Assigned task = Produce a verbatim transcription of the records below, beginning at the line containing "(514, 343) = (264, 194): blue" and ending at the final line; include only those lines.

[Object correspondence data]
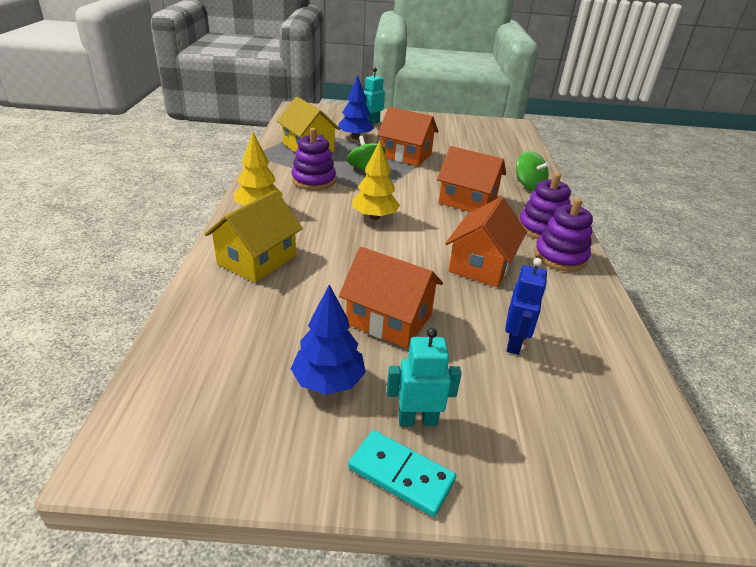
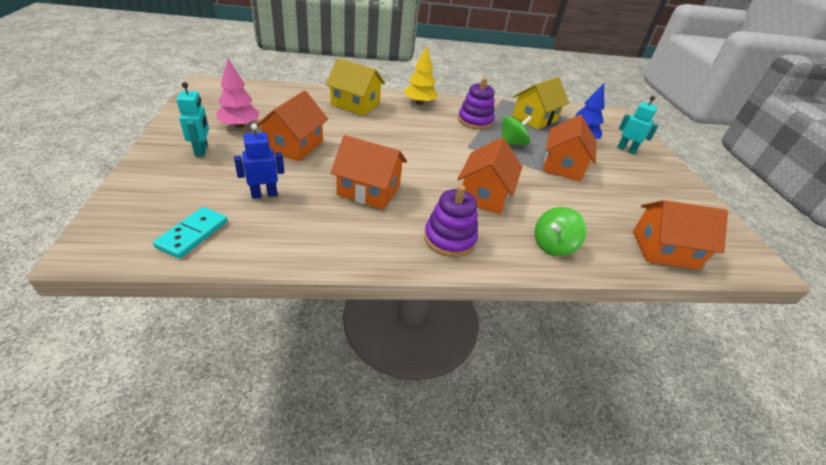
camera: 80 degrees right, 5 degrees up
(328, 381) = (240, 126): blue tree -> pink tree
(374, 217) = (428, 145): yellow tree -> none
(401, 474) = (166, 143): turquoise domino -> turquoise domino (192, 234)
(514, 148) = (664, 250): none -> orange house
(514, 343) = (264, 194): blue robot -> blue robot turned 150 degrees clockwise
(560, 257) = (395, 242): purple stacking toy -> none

Response area =
(514, 343) = (264, 194): blue robot -> blue robot turned 150 degrees clockwise
(560, 257) = (395, 242): purple stacking toy -> none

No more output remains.